(Your objective): Your task is to print each entry exactly as written.
Segment Start: Records for processing
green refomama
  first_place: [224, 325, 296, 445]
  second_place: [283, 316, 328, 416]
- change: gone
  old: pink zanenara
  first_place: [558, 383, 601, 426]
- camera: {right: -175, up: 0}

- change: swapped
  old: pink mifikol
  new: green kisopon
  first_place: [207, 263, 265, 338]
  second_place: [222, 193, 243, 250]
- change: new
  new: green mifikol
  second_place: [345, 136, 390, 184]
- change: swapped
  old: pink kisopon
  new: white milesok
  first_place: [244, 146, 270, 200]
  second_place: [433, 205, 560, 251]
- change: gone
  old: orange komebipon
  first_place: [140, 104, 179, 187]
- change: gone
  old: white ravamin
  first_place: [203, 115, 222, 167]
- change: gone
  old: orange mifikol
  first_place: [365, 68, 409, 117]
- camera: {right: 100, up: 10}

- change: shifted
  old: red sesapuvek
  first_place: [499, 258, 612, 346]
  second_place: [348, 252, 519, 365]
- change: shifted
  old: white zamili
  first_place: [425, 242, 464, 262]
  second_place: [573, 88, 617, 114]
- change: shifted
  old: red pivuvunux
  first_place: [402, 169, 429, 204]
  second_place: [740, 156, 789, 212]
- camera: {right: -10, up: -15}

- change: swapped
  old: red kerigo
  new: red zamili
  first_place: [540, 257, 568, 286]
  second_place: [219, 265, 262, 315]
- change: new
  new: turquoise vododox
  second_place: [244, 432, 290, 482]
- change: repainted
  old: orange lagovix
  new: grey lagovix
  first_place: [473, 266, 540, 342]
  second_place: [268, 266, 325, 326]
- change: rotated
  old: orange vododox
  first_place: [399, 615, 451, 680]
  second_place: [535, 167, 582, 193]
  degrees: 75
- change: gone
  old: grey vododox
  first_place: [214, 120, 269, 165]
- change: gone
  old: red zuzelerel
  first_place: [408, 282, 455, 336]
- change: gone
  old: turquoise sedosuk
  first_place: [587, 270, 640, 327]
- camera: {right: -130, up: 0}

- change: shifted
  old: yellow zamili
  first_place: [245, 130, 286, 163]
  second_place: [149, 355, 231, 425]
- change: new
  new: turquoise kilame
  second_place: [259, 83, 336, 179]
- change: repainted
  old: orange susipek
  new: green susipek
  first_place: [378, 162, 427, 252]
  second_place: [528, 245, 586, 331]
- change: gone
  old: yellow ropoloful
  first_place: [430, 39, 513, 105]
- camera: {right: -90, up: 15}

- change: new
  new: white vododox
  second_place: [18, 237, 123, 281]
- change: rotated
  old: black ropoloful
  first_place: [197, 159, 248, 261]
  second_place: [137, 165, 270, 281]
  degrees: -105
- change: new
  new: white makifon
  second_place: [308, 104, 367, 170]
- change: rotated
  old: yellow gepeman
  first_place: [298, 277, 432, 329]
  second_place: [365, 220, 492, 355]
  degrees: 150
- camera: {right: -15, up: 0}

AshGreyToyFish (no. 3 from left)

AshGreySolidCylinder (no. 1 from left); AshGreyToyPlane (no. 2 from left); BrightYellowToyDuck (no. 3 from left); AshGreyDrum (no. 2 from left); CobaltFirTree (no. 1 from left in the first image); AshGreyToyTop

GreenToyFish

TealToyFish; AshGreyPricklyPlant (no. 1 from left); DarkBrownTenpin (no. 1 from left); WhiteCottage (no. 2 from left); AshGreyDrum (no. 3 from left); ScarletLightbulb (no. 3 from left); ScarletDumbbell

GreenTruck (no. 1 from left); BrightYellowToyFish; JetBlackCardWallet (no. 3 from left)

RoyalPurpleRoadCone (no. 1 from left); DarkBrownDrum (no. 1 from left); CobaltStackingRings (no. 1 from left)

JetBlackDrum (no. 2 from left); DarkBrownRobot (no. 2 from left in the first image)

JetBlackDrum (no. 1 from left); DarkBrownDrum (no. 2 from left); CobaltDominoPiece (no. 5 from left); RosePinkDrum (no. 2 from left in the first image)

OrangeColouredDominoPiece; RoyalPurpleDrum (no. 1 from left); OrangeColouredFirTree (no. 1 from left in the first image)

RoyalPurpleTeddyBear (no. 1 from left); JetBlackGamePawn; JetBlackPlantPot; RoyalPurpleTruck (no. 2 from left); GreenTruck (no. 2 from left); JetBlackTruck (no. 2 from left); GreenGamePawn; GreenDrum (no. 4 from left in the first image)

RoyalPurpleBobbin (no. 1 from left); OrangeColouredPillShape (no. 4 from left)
Segment End: Records for processing
(Problem solution):
green refomama
  first_place: [224, 325, 296, 445]
  second_place: [283, 316, 328, 416]
- change: gone
  old: pink zanenara
  first_place: [558, 383, 601, 426]
- camera: {right: -175, up: 0}

- change: swapped
  old: pink mifikol
  new: green kisopon
  first_place: [207, 263, 265, 338]
  second_place: [222, 193, 243, 250]
- change: new
  new: green mifikol
  second_place: [345, 136, 390, 184]
- change: swapped
  old: pink kisopon
  new: white milesok
  first_place: [244, 146, 270, 200]
  second_place: [433, 205, 560, 251]
- change: gone
  old: orange komebipon
  first_place: [140, 104, 179, 187]
- change: gone
  old: white ravamin
  first_place: [203, 115, 222, 167]
- change: gone
  old: orange mifikol
  first_place: [365, 68, 409, 117]
- camera: {right: 100, up: 10}

- change: shifted
  old: red sesapuvek
  first_place: [499, 258, 612, 346]
  second_place: [348, 252, 519, 365]
- change: shifted
  old: white zamili
  first_place: [425, 242, 464, 262]
  second_place: [573, 88, 617, 114]
- change: shifted
  old: red pivuvunux
  first_place: [402, 169, 429, 204]
  second_place: [740, 156, 789, 212]
- camera: {right: -10, up: -15}

- change: swapped
  old: red kerigo
  new: red zamili
  first_place: [540, 257, 568, 286]
  second_place: [219, 265, 262, 315]
- change: new
  new: turquoise vododox
  second_place: [244, 432, 290, 482]
- change: repainted
  old: orange lagovix
  new: grey lagovix
  first_place: [473, 266, 540, 342]
  second_place: [268, 266, 325, 326]
- change: rotated
  old: orange vododox
  first_place: [399, 615, 451, 680]
  second_place: [535, 167, 582, 193]
  degrees: 75
- change: gone
  old: grey vododox
  first_place: [214, 120, 269, 165]
- change: gone
  old: red zuzelerel
  first_place: [408, 282, 455, 336]
- change: gone
  old: turquoise sedosuk
  first_place: [587, 270, 640, 327]
- camera: {right: -130, up: 0}

- change: shifted
  old: yellow zamili
  first_place: [245, 130, 286, 163]
  second_place: [149, 355, 231, 425]
- change: new
  new: turquoise kilame
  second_place: [259, 83, 336, 179]
- change: repainted
  old: orange susipek
  new: green susipek
  first_place: [378, 162, 427, 252]
  second_place: [528, 245, 586, 331]
- change: gone
  old: yellow ropoloful
  first_place: [430, 39, 513, 105]
- camera: {right: -90, up: 15}

- change: new
  new: white vododox
  second_place: [18, 237, 123, 281]
- change: rotated
  old: black ropoloful
  first_place: [197, 159, 248, 261]
  second_place: [137, 165, 270, 281]
  degrees: -105
- change: new
  new: white makifon
  second_place: [308, 104, 367, 170]
- change: rotated
  old: yellow gepeman
  first_place: [298, 277, 432, 329]
  second_place: [365, 220, 492, 355]
  degrees: 150
- camera: {right: -15, up: 0}

AshGreyToyFish (no. 3 from left)

AshGreySolidCylinder (no. 1 from left); AshGreyToyPlane (no. 2 from left); BrightYellowToyDuck (no. 3 from left); AshGreyDrum (no. 2 from left); CobaltFirTree (no. 1 from left in the first image); AshGreyToyTop

GreenToyFish

TealToyFish; AshGreyPricklyPlant (no. 1 from left); DarkBrownTenpin (no. 1 from left); WhiteCottage (no. 2 from left); AshGreyDrum (no. 3 from left); ScarletLightbulb (no. 3 from left); ScarletDumbbell

GreenTruck (no. 1 from left); BrightYellowToyFish; JetBlackCardWallet (no. 3 from left)

RoyalPurpleRoadCone (no. 1 from left); DarkBrownDrum (no. 1 from left); CobaltStackingRings (no. 1 from left)

JetBlackDrum (no. 2 from left); DarkBrownRobot (no. 2 from left in the first image)

JetBlackDrum (no. 1 from left); DarkBrownDrum (no. 2 from left); CobaltDominoPiece (no. 5 from left); RosePinkDrum (no. 2 from left in the first image)

OrangeColouredDominoPiece; RoyalPurpleDrum (no. 1 from left); OrangeColouredFirTree (no. 1 from left in the first image)

RoyalPurpleTeddyBear (no. 1 from left); JetBlackGamePawn; JetBlackPlantPot; RoyalPurpleTruck (no. 2 from left); GreenTruck (no. 2 from left); JetBlackTruck (no. 2 from left); GreenGamePawn; GreenDrum (no. 4 from left in the first image)

RoyalPurpleBobbin (no. 1 from left); OrangeColouredPillShape (no. 4 from left)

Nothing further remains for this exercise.